WORK TASK: Reproduce the entries below exactly, but only from the line containing "C203: 4.7uF (+12V, GND) -> 33nF (+12V, GND)" to the line containing "R215: none -> 15k (+12V, SIG15)", inclusive.

RECORDS SHOWN:
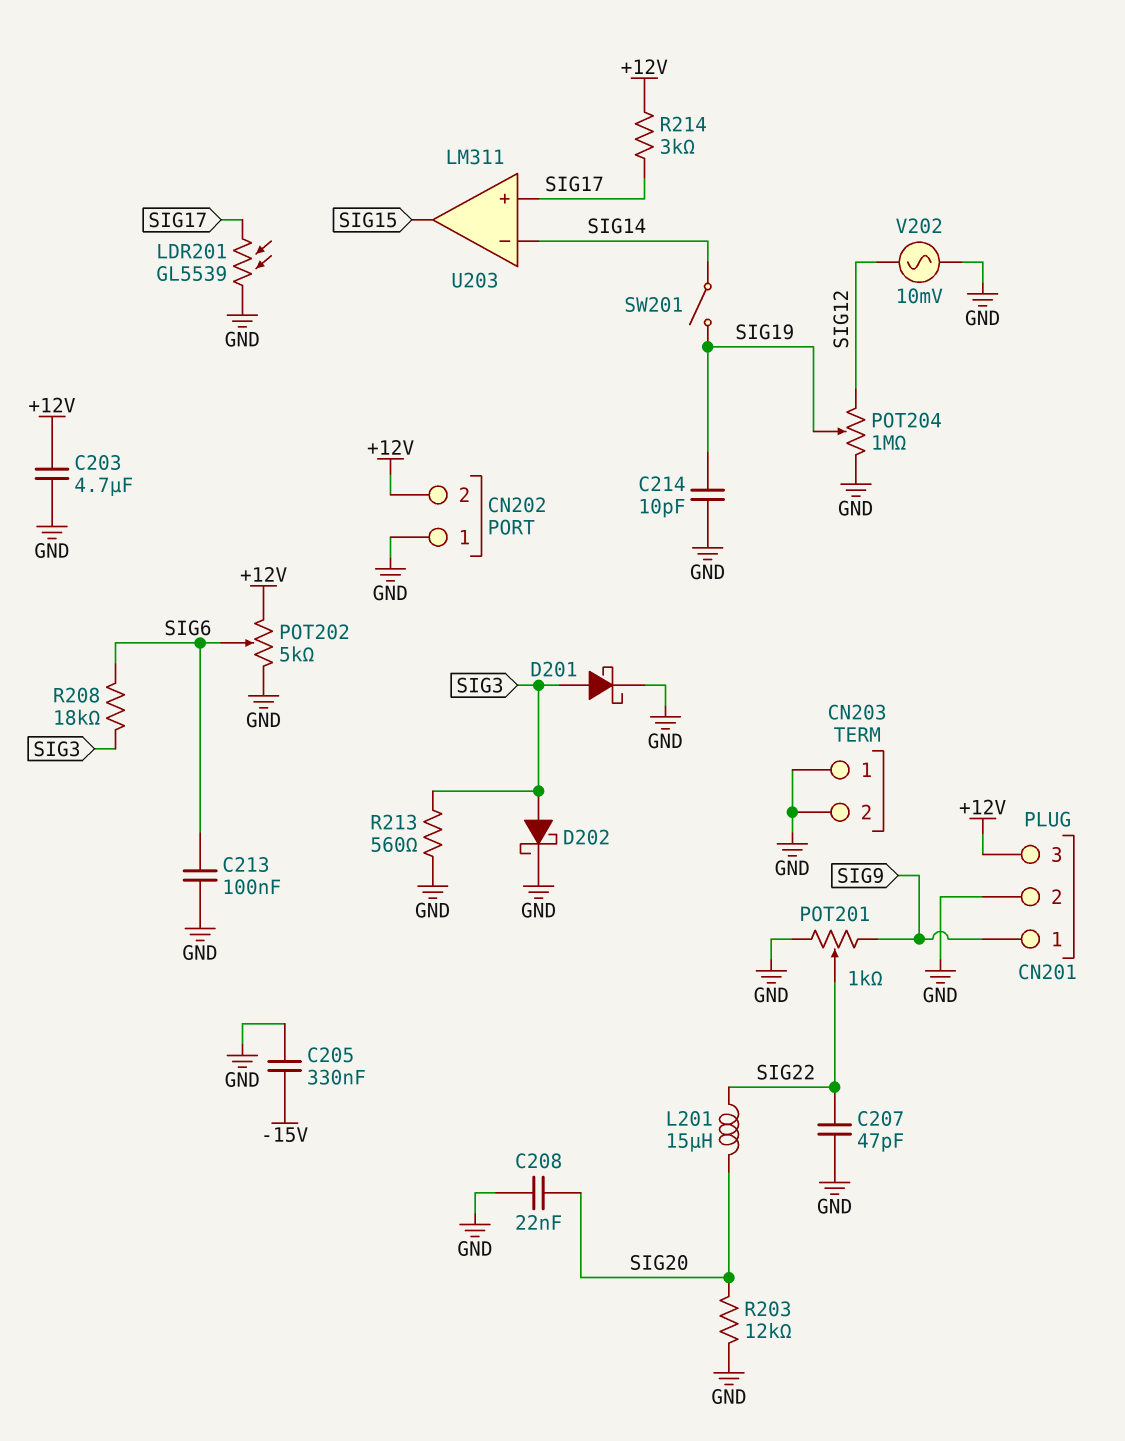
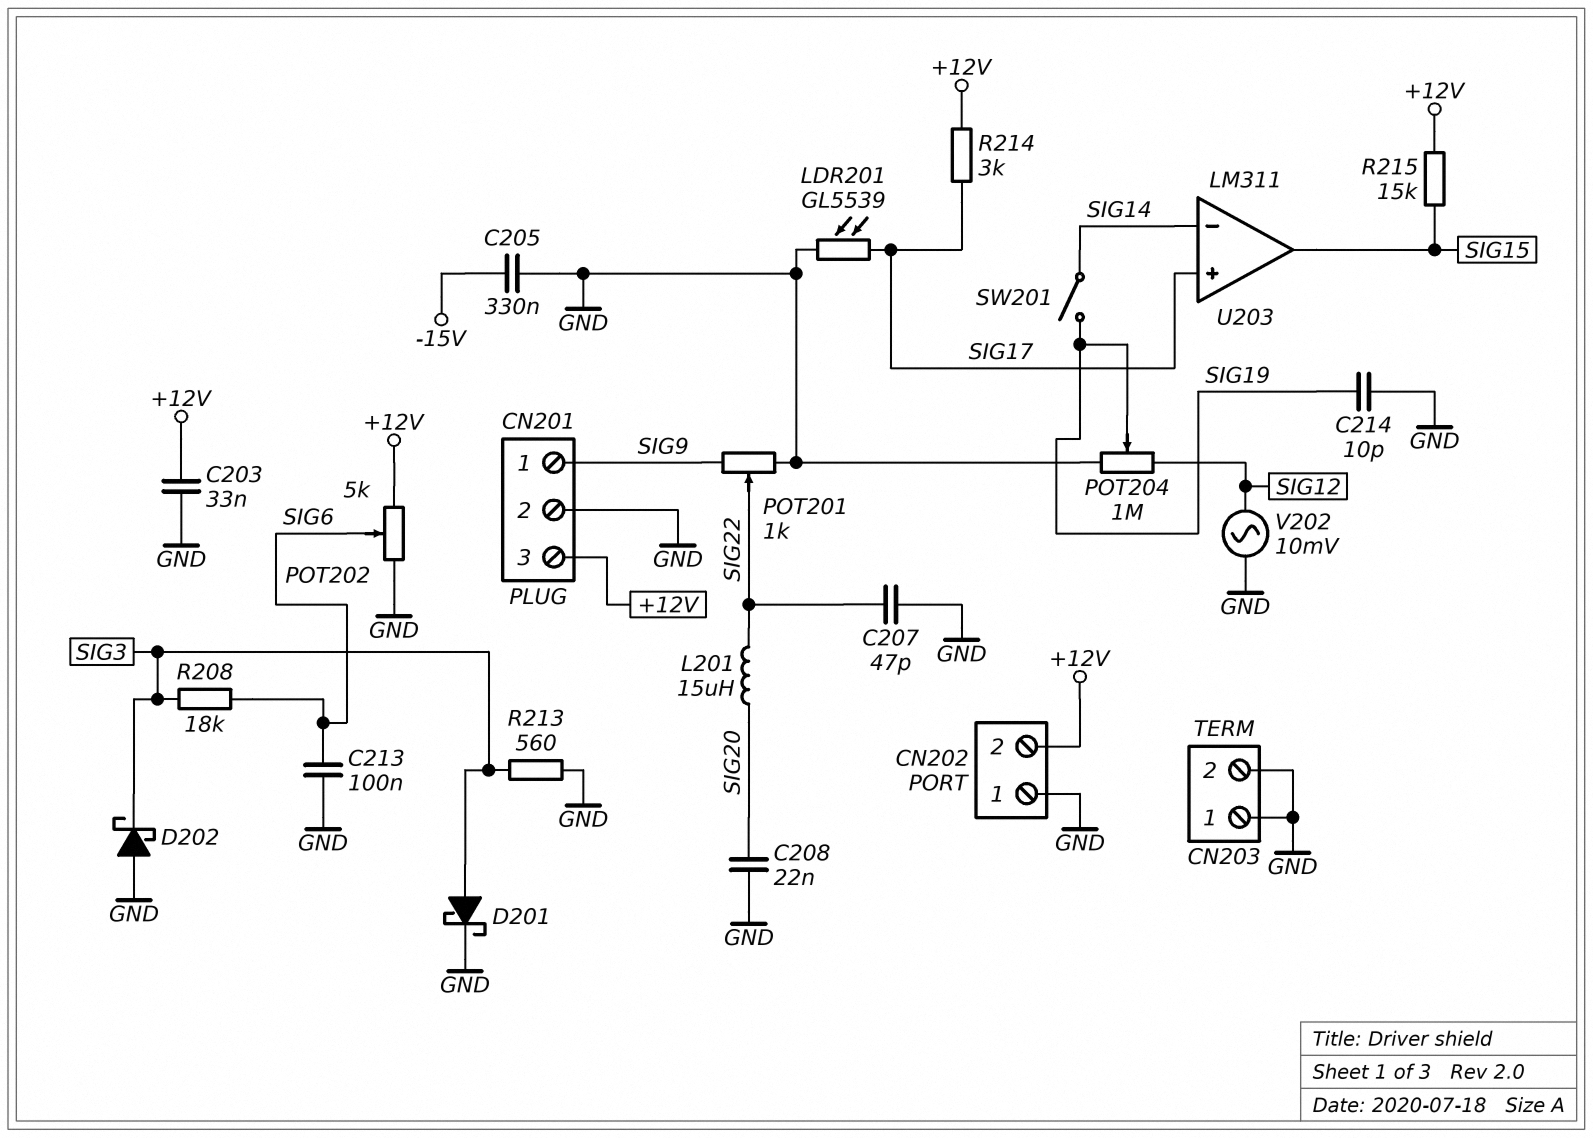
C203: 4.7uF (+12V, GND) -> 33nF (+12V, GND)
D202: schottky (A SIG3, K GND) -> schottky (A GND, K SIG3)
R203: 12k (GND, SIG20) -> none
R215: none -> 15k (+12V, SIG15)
---
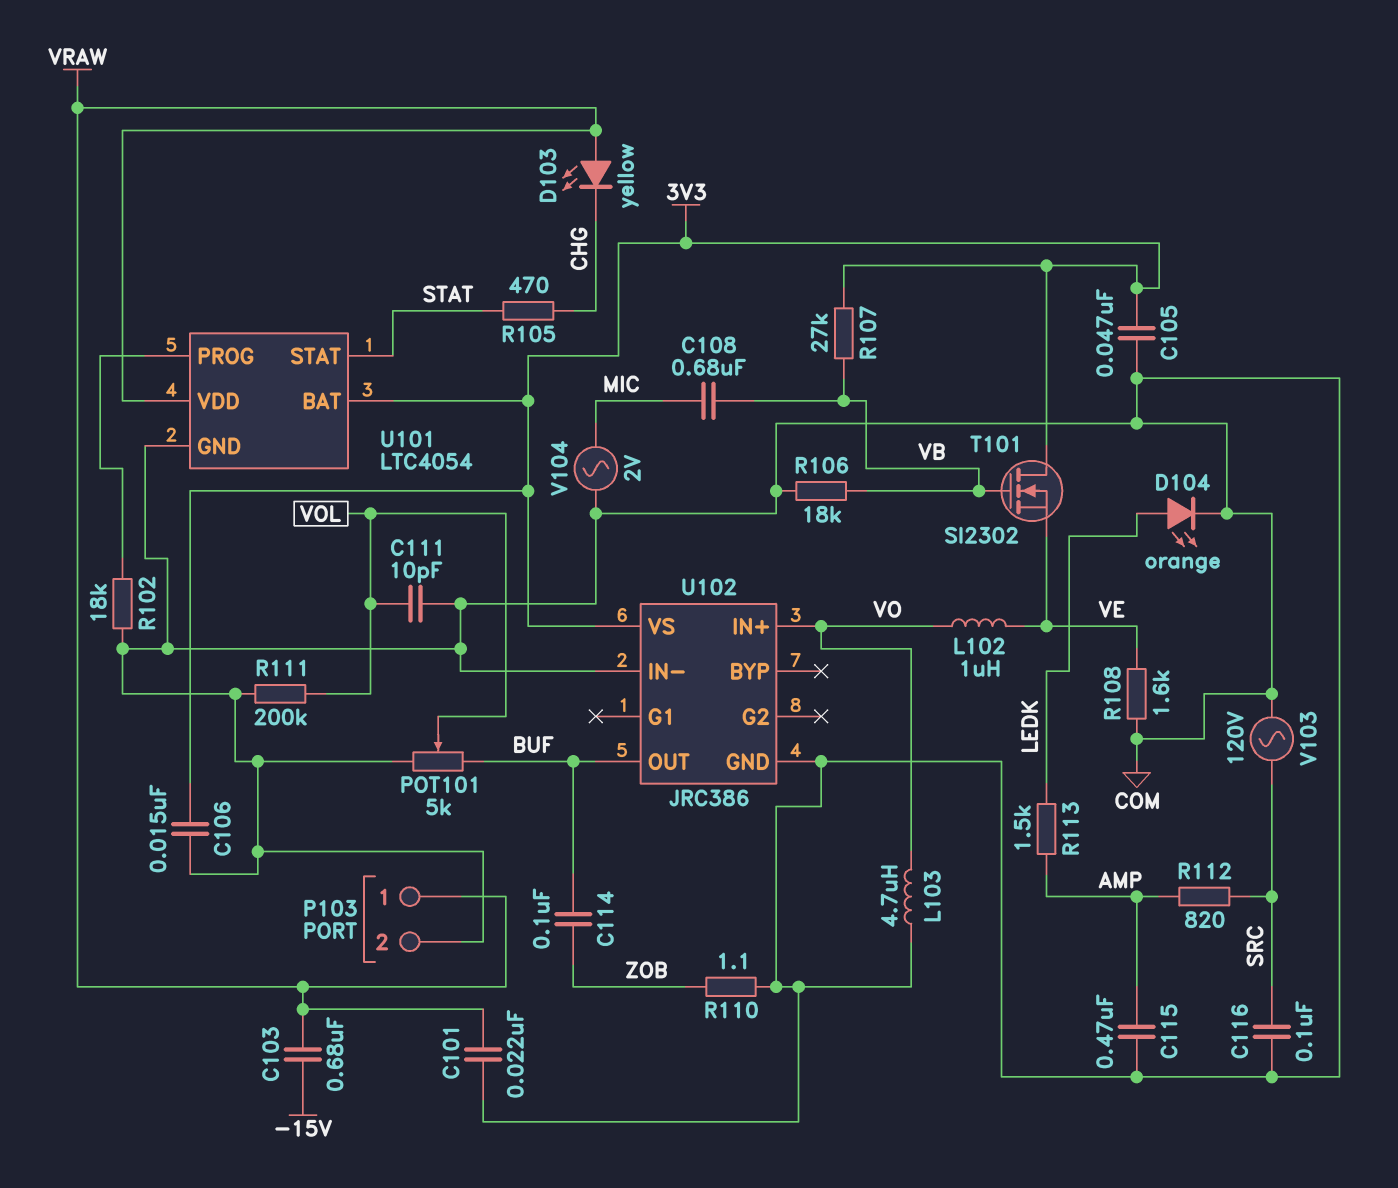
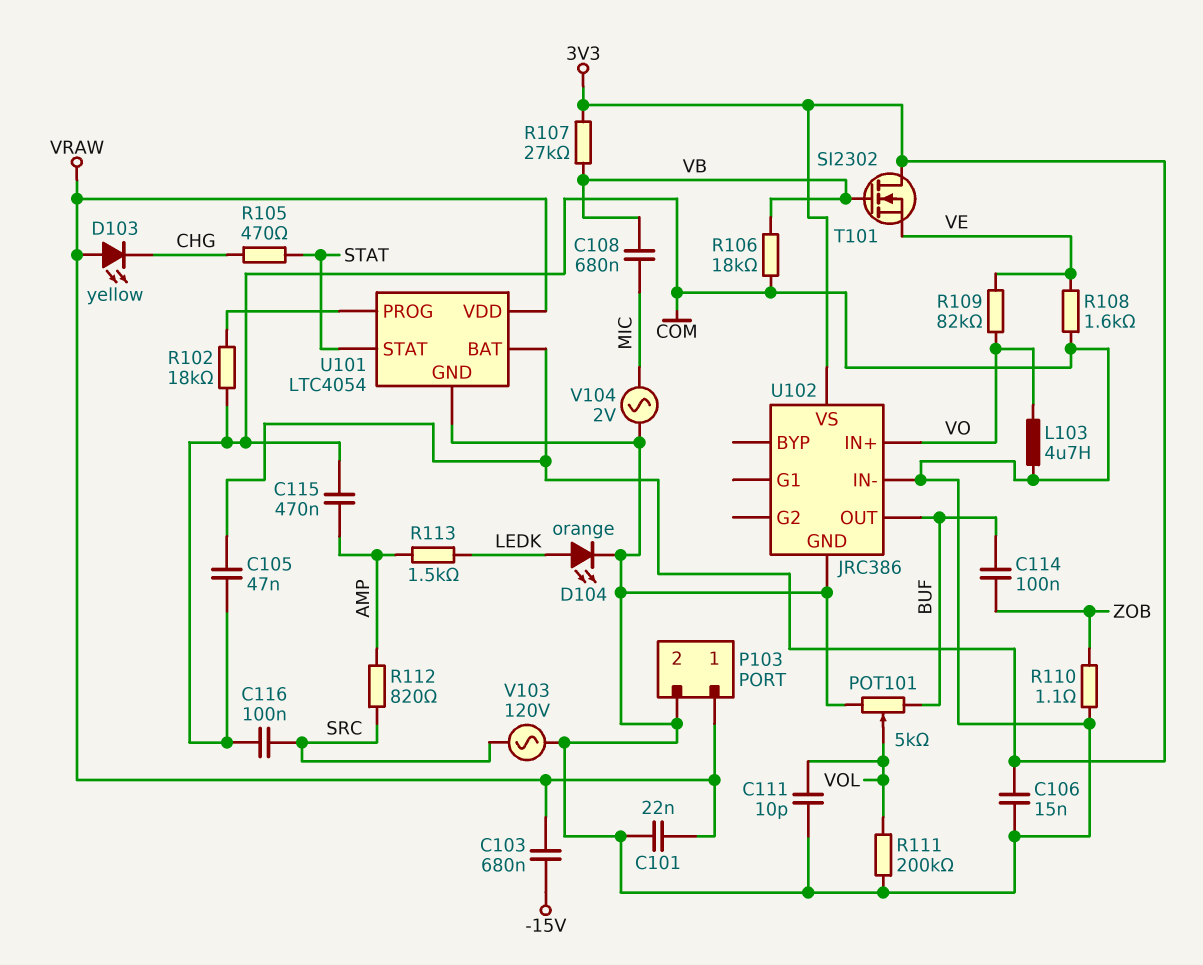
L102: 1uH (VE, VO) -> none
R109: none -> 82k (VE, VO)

SOLUTION FOR THIS TASK:
C203: 4.7uF (+12V, GND) -> 33nF (+12V, GND)
D202: schottky (A SIG3, K GND) -> schottky (A GND, K SIG3)
R203: 12k (GND, SIG20) -> none
R215: none -> 15k (+12V, SIG15)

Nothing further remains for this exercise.